## TASK INSTRUCTIONS:
Find and copy each line of the data that includes "turquoise".

Object change descriptions:
----------
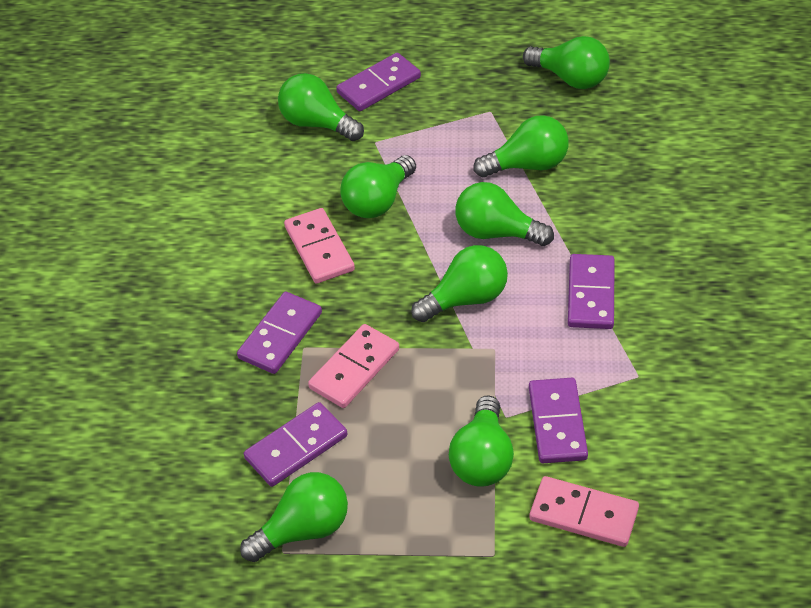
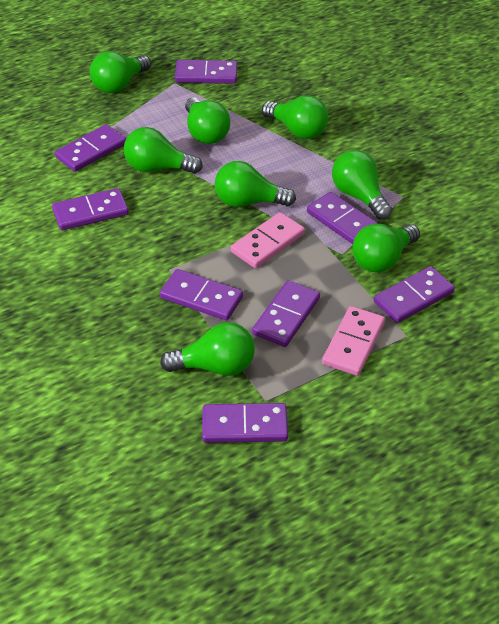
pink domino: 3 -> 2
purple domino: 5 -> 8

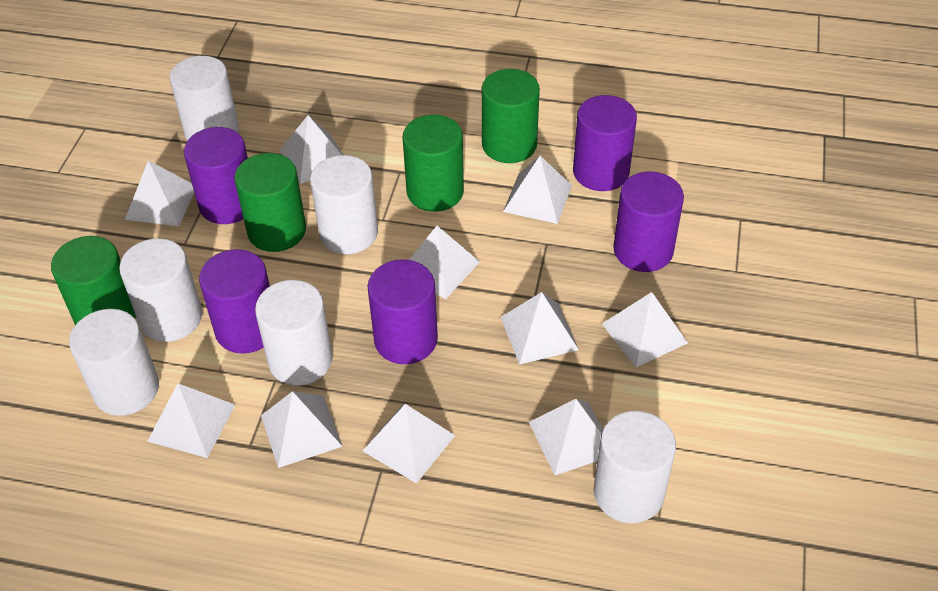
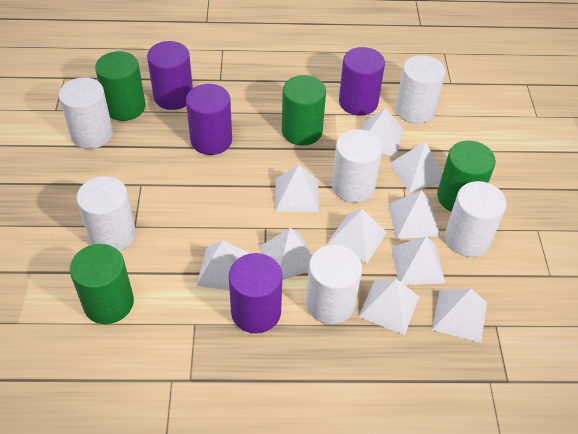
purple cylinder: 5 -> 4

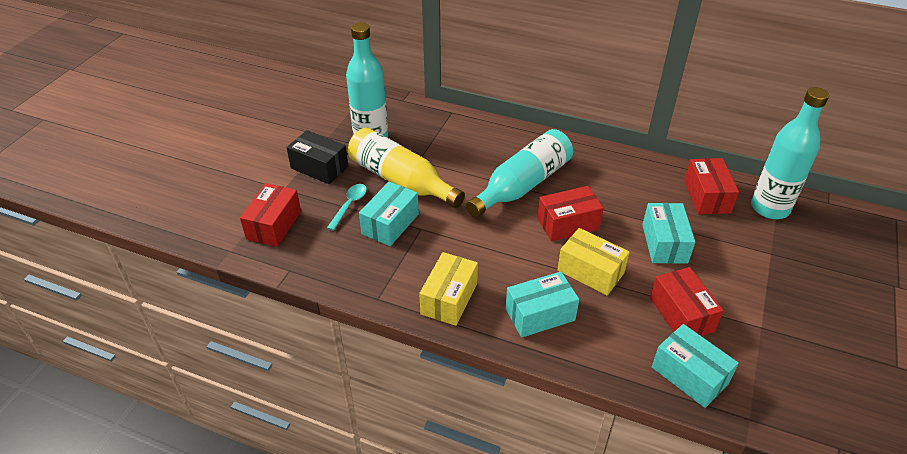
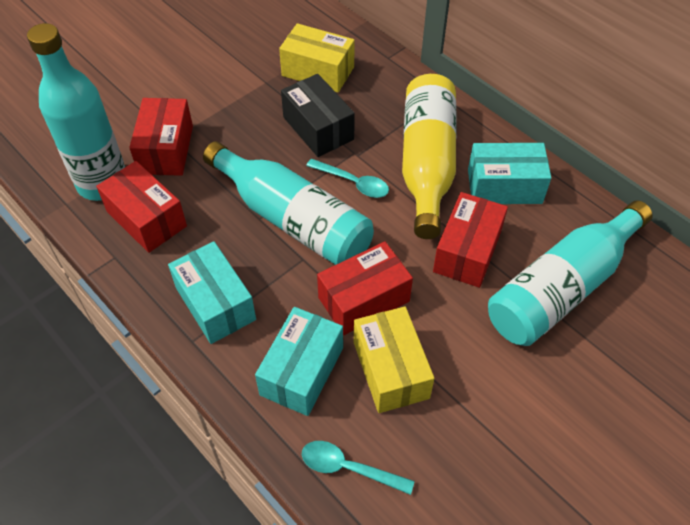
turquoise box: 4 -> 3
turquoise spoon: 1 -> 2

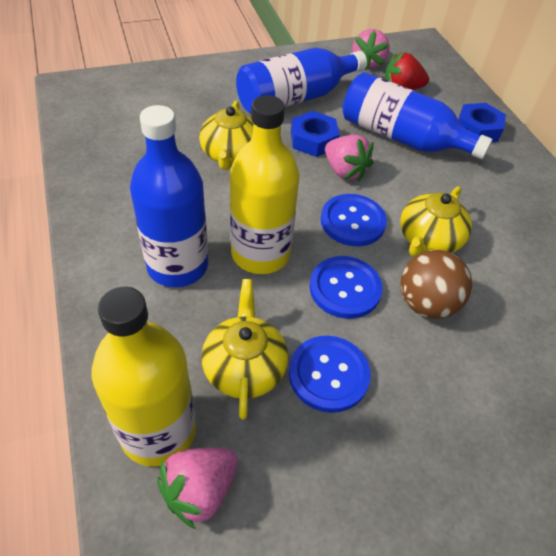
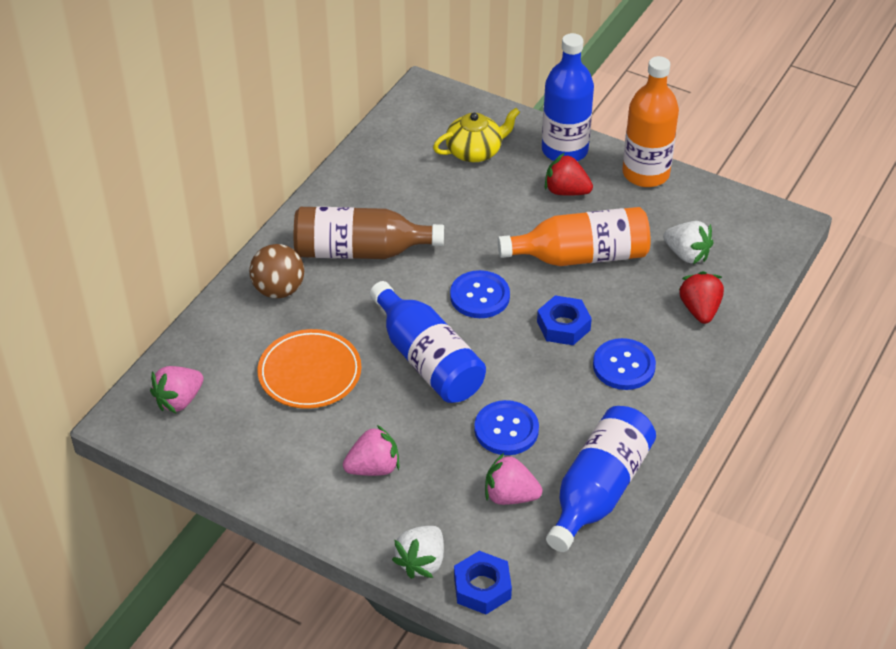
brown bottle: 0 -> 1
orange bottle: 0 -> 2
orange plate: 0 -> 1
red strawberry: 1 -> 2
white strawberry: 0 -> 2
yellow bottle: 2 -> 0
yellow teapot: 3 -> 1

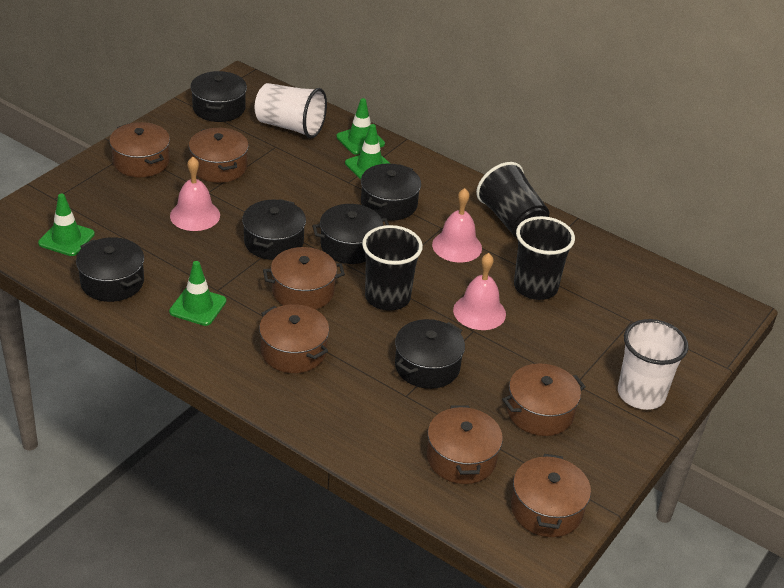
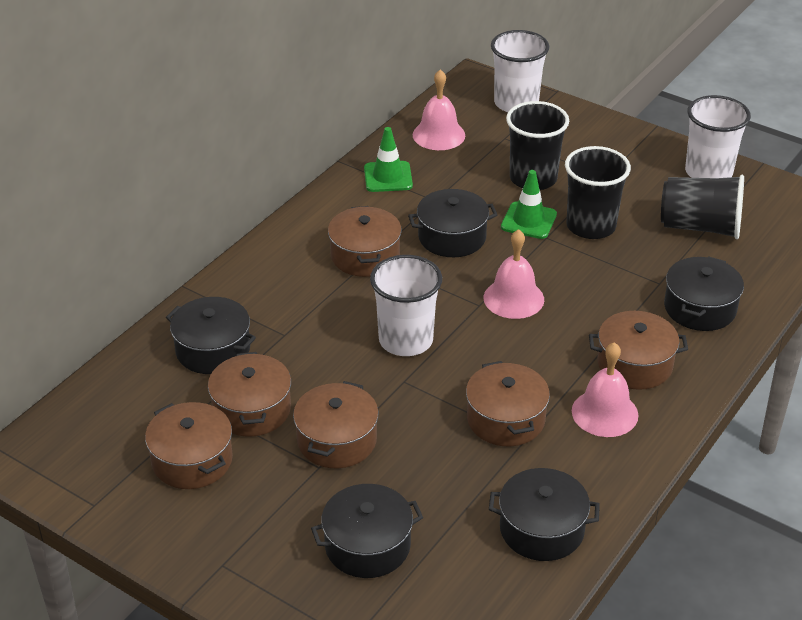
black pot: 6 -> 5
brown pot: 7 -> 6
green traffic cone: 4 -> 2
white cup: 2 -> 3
----------
## SOLVED EXERCISE:
turquoise box: 4 -> 3
turquoise spoon: 1 -> 2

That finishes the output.